To do =
Transcribe exactly the span of lines that begins the records and ends with the line holding "C1: 47uF (plus", both boundary lines included.

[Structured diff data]
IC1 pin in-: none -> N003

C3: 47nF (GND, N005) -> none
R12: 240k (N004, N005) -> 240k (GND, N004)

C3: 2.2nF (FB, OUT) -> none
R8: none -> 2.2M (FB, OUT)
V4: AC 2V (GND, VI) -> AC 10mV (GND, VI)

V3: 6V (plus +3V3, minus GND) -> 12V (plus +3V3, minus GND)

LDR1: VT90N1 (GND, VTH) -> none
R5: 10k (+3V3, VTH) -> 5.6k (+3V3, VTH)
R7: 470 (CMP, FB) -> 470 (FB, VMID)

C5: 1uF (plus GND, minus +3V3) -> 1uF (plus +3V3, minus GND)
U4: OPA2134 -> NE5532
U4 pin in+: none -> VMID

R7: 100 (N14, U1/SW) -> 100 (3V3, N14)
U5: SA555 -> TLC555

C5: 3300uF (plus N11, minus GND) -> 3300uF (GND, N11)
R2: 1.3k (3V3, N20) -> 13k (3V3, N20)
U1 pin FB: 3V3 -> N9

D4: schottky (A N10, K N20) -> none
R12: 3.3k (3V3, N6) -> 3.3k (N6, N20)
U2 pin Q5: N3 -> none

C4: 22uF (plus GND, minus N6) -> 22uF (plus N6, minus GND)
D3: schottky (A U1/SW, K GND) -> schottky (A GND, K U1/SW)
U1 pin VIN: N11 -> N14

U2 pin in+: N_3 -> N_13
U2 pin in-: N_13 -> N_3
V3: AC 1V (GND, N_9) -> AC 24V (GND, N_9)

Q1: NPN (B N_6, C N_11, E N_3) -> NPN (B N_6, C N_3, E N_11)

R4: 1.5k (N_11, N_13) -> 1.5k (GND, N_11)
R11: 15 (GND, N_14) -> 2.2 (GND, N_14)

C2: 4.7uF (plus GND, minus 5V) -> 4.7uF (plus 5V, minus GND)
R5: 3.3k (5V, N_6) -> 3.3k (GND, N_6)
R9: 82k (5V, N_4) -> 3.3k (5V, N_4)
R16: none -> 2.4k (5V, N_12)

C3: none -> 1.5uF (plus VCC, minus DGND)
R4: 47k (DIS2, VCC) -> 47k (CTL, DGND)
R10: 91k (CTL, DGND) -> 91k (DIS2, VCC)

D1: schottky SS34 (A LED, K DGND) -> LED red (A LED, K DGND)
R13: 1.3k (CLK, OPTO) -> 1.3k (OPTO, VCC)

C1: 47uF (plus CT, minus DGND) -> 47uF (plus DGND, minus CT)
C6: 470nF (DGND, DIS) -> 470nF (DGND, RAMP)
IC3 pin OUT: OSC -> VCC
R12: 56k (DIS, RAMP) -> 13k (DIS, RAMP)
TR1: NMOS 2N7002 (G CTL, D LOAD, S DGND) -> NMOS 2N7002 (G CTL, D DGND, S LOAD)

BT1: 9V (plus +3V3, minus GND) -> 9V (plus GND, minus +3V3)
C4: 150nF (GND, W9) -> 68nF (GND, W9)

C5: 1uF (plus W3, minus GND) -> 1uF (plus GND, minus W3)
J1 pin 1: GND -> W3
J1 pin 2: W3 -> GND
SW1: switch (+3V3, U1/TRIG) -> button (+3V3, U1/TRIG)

Reply to the exercise =
IC1 pin in-: none -> N003

C3: 47nF (GND, N005) -> none
R12: 240k (N004, N005) -> 240k (GND, N004)

C3: 2.2nF (FB, OUT) -> none
R8: none -> 2.2M (FB, OUT)
V4: AC 2V (GND, VI) -> AC 10mV (GND, VI)

V3: 6V (plus +3V3, minus GND) -> 12V (plus +3V3, minus GND)

LDR1: VT90N1 (GND, VTH) -> none
R5: 10k (+3V3, VTH) -> 5.6k (+3V3, VTH)
R7: 470 (CMP, FB) -> 470 (FB, VMID)

C5: 1uF (plus GND, minus +3V3) -> 1uF (plus +3V3, minus GND)
U4: OPA2134 -> NE5532
U4 pin in+: none -> VMID

R7: 100 (N14, U1/SW) -> 100 (3V3, N14)
U5: SA555 -> TLC555

C5: 3300uF (plus N11, minus GND) -> 3300uF (GND, N11)
R2: 1.3k (3V3, N20) -> 13k (3V3, N20)
U1 pin FB: 3V3 -> N9

D4: schottky (A N10, K N20) -> none
R12: 3.3k (3V3, N6) -> 3.3k (N6, N20)
U2 pin Q5: N3 -> none

C4: 22uF (plus GND, minus N6) -> 22uF (plus N6, minus GND)
D3: schottky (A U1/SW, K GND) -> schottky (A GND, K U1/SW)
U1 pin VIN: N11 -> N14

U2 pin in+: N_3 -> N_13
U2 pin in-: N_13 -> N_3
V3: AC 1V (GND, N_9) -> AC 24V (GND, N_9)

Q1: NPN (B N_6, C N_11, E N_3) -> NPN (B N_6, C N_3, E N_11)

R4: 1.5k (N_11, N_13) -> 1.5k (GND, N_11)
R11: 15 (GND, N_14) -> 2.2 (GND, N_14)

C2: 4.7uF (plus GND, minus 5V) -> 4.7uF (plus 5V, minus GND)
R5: 3.3k (5V, N_6) -> 3.3k (GND, N_6)
R9: 82k (5V, N_4) -> 3.3k (5V, N_4)
R16: none -> 2.4k (5V, N_12)

C3: none -> 1.5uF (plus VCC, minus DGND)
R4: 47k (DIS2, VCC) -> 47k (CTL, DGND)
R10: 91k (CTL, DGND) -> 91k (DIS2, VCC)

D1: schottky SS34 (A LED, K DGND) -> LED red (A LED, K DGND)
R13: 1.3k (CLK, OPTO) -> 1.3k (OPTO, VCC)

C1: 47uF (plus CT, minus DGND) -> 47uF (plus DGND, minus CT)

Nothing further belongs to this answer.